> [What the task asks] May I have the line containing "IC4: AND CD4081" and every line after it through the end of the data, repeated exactly and with no other lines?

> [Difference listings]
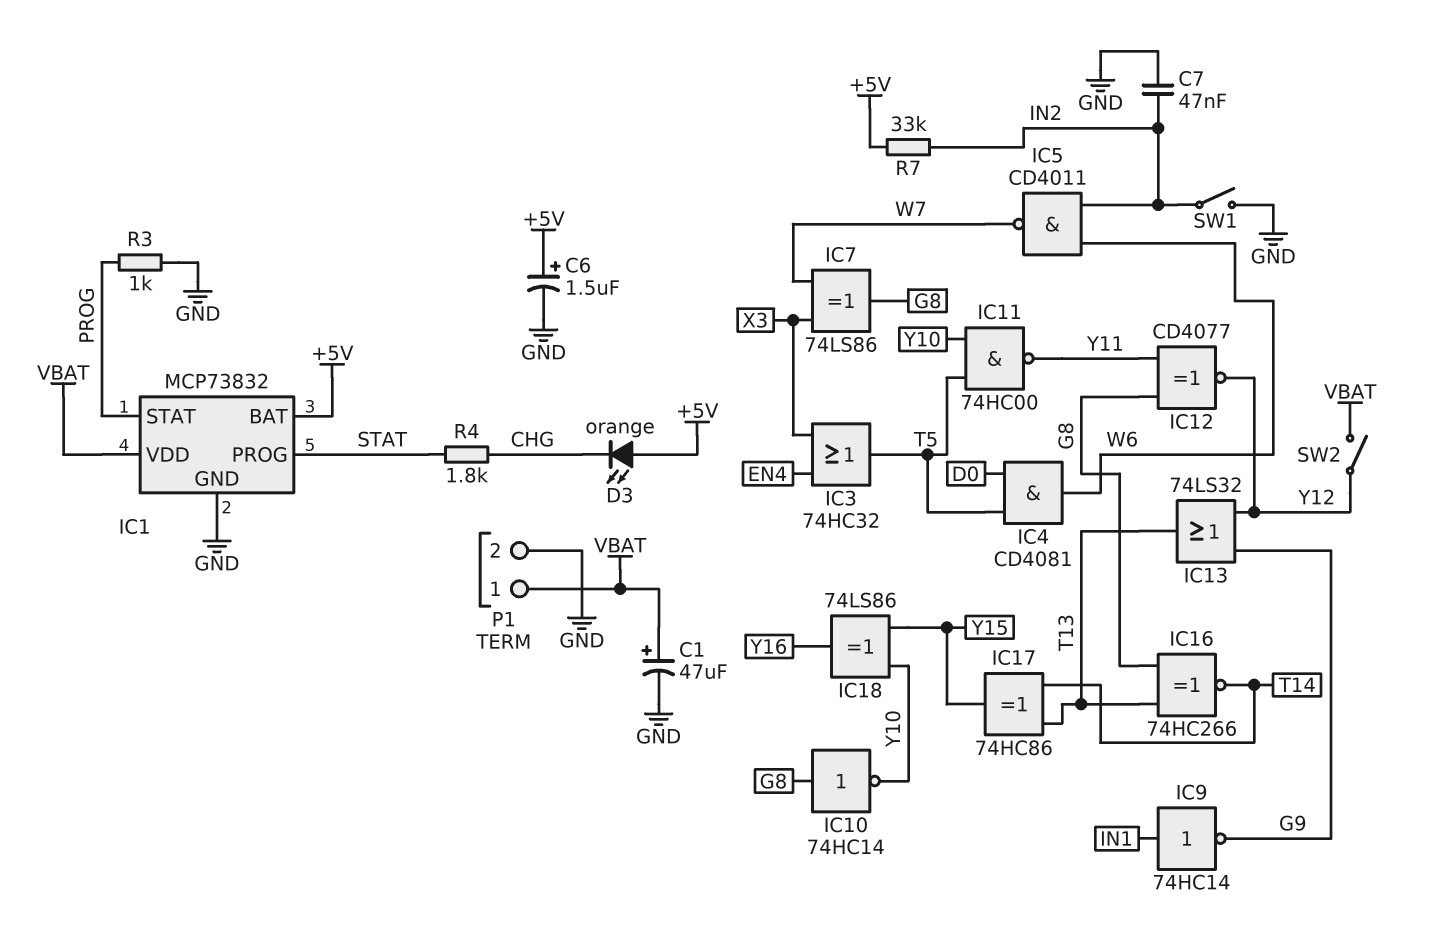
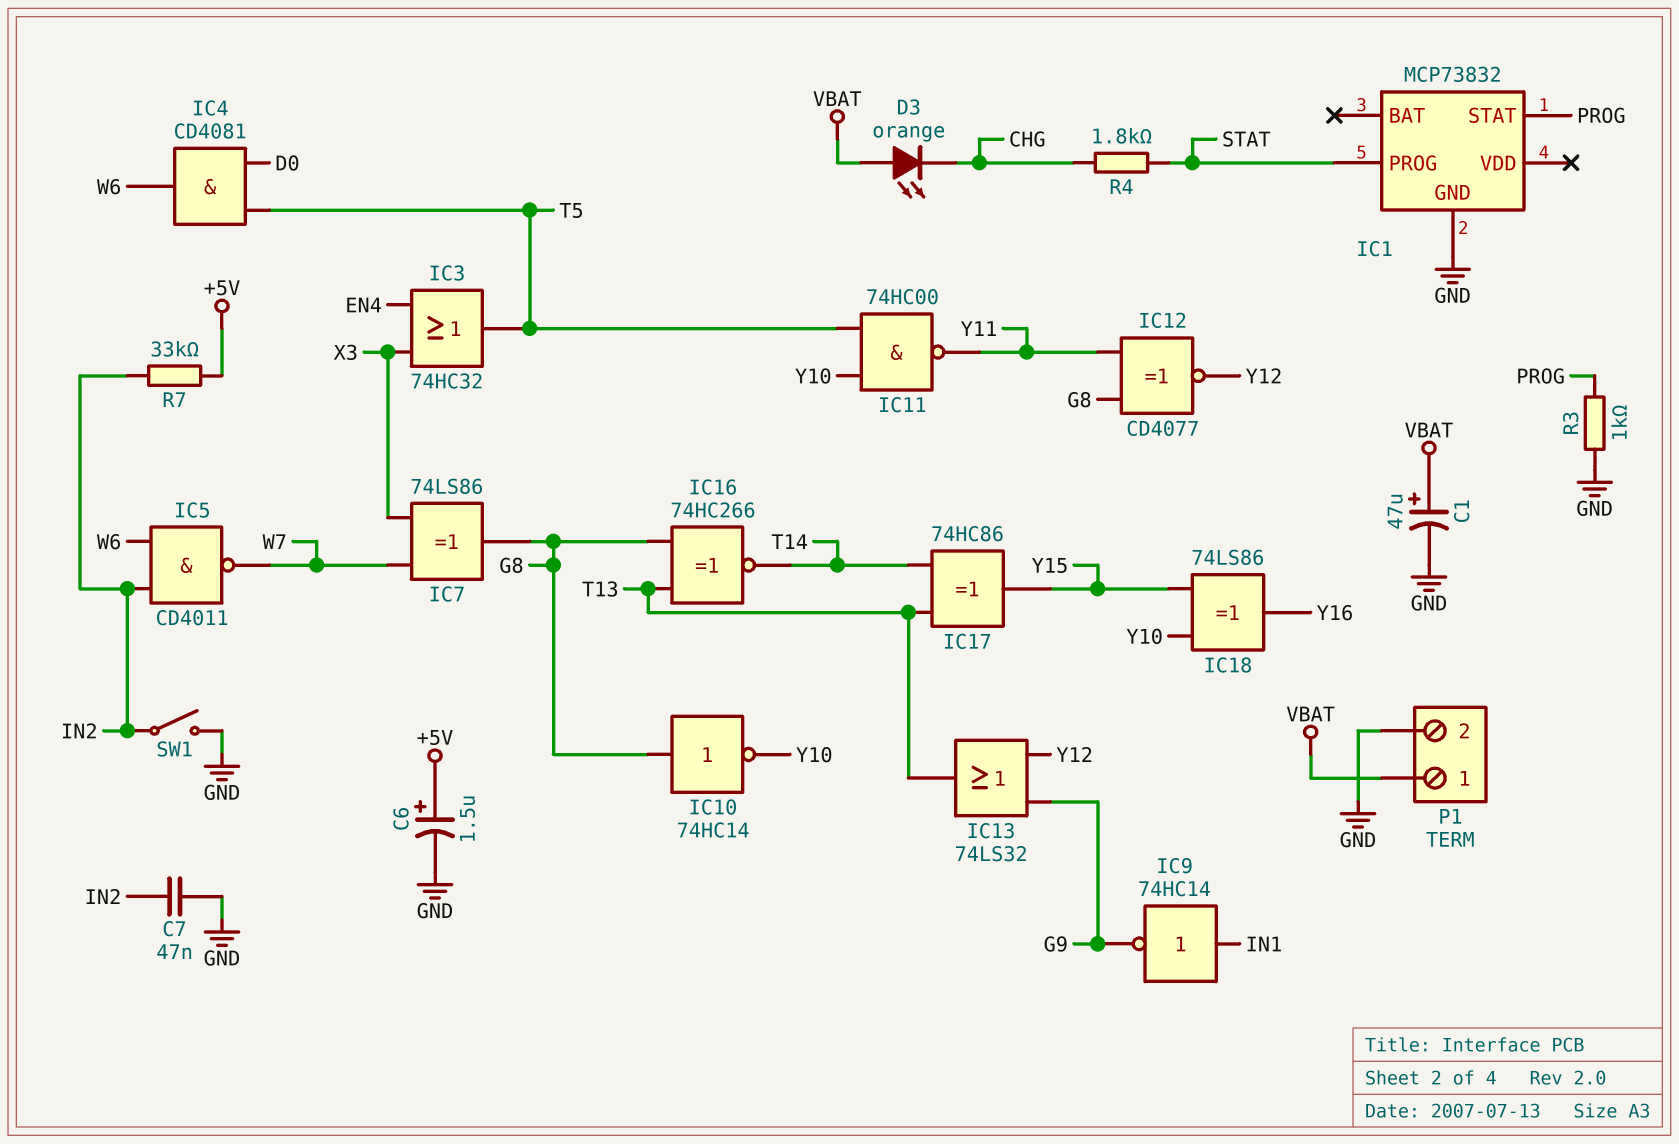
D3: LED orange (A +5V, K CHG) -> LED orange (A VBAT, K CHG)
IC1 pin BAT: +5V -> none
IC1 pin VDD: VBAT -> none
SW2: switch (VBAT, Y12) -> none

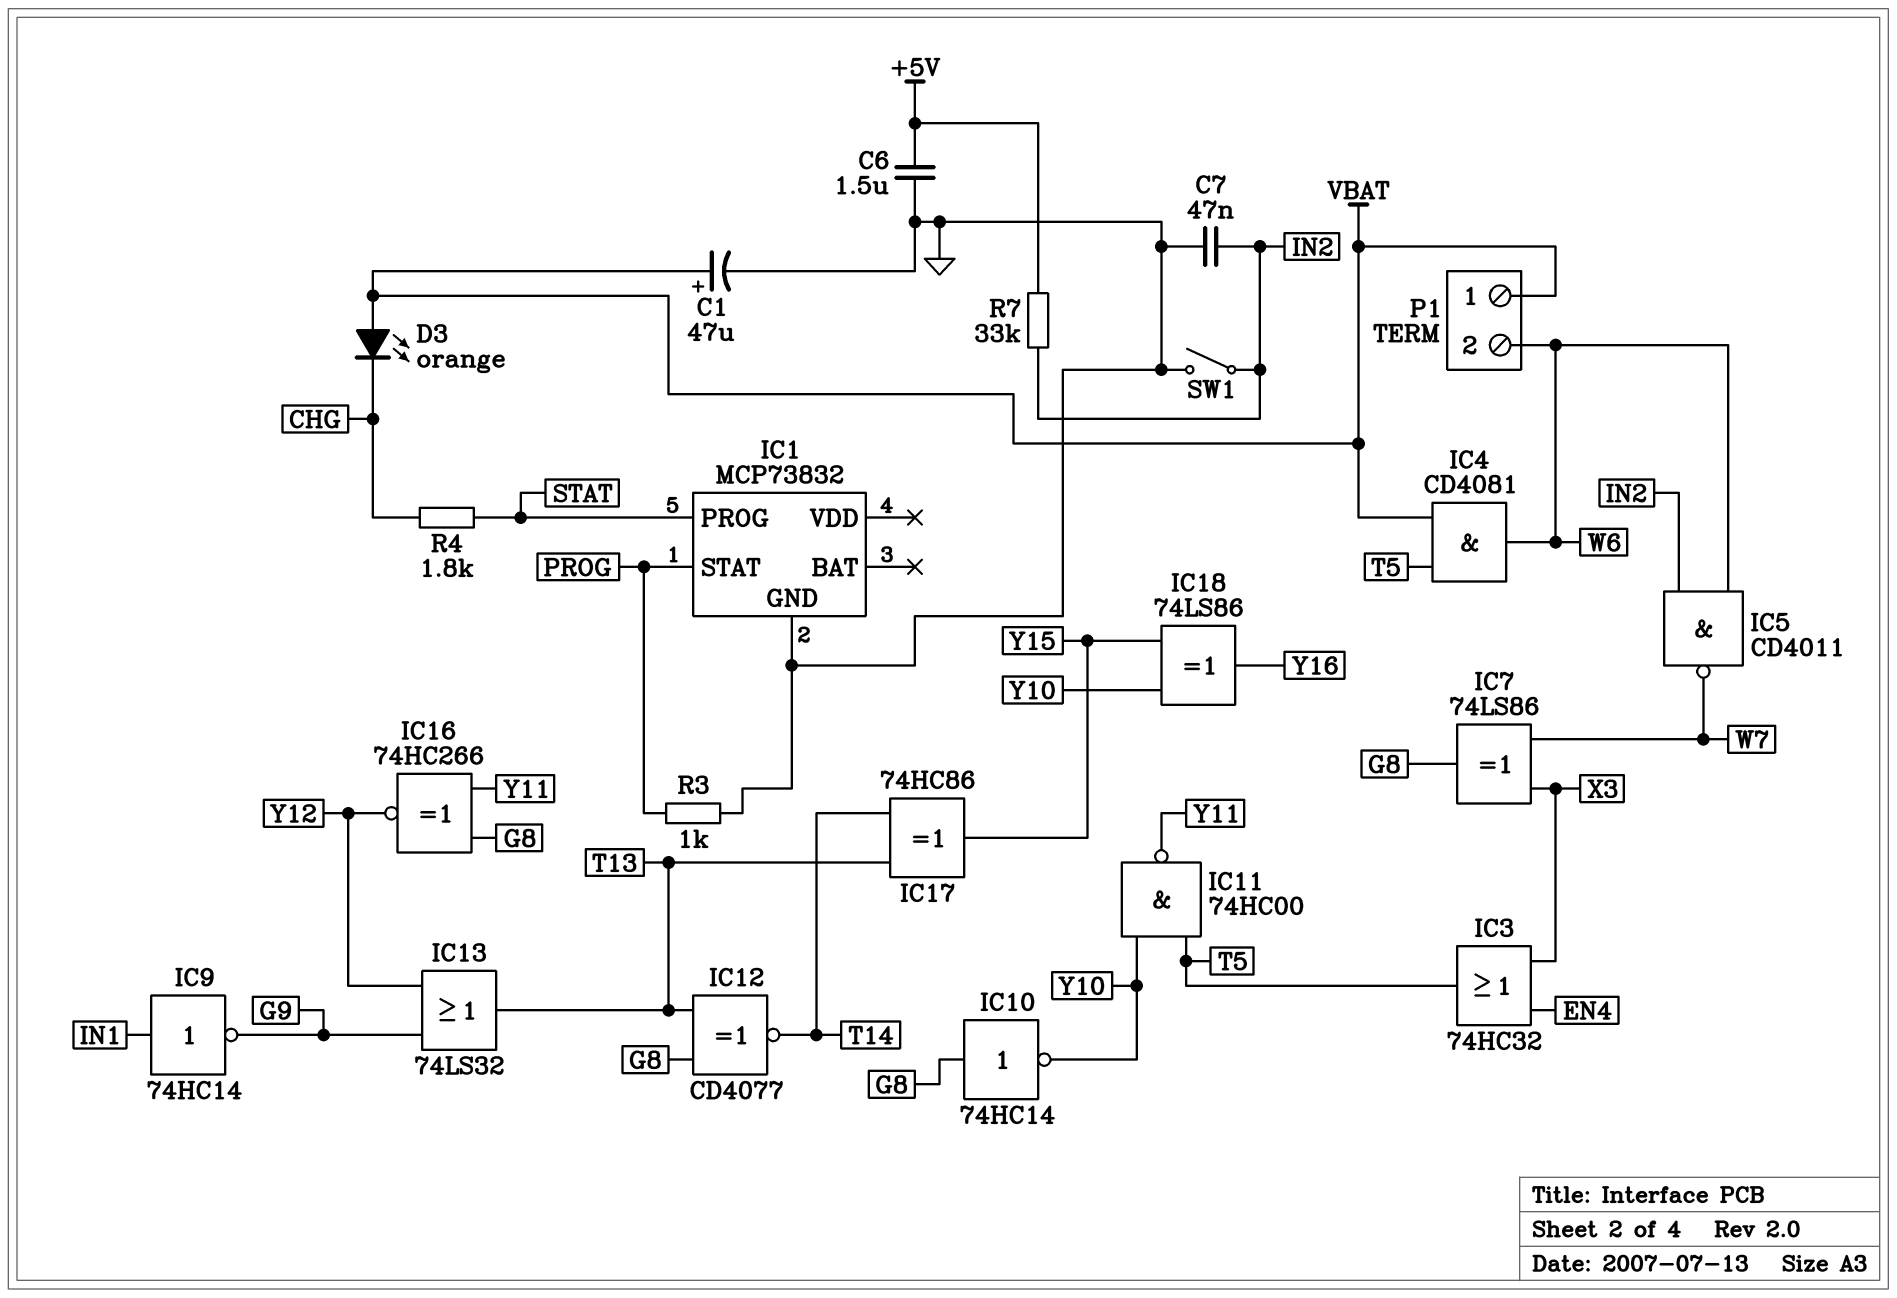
C6: 1.5uF (plus +5V, minus GND) -> 1.5uF (+5V, GND)
IC4: AND CD4081 (in D0, in T5, out W6) -> AND CD4081 (in T5, in VBAT, out W6)
IC12: XNOR CD4077 (in G8, in Y11, out Y12) -> XNOR CD4077 (in G8, in T13, out T14)
IC16: XNOR 74HC266 (in G8, in T13, out T14) -> XNOR 74HC266 (in G8, in Y11, out Y12)
P1 pin 2: GND -> W6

> [Output for this task]
IC4: AND CD4081 (in D0, in T5, out W6) -> AND CD4081 (in T5, in VBAT, out W6)
IC12: XNOR CD4077 (in G8, in Y11, out Y12) -> XNOR CD4077 (in G8, in T13, out T14)
IC16: XNOR 74HC266 (in G8, in T13, out T14) -> XNOR 74HC266 (in G8, in Y11, out Y12)
P1 pin 2: GND -> W6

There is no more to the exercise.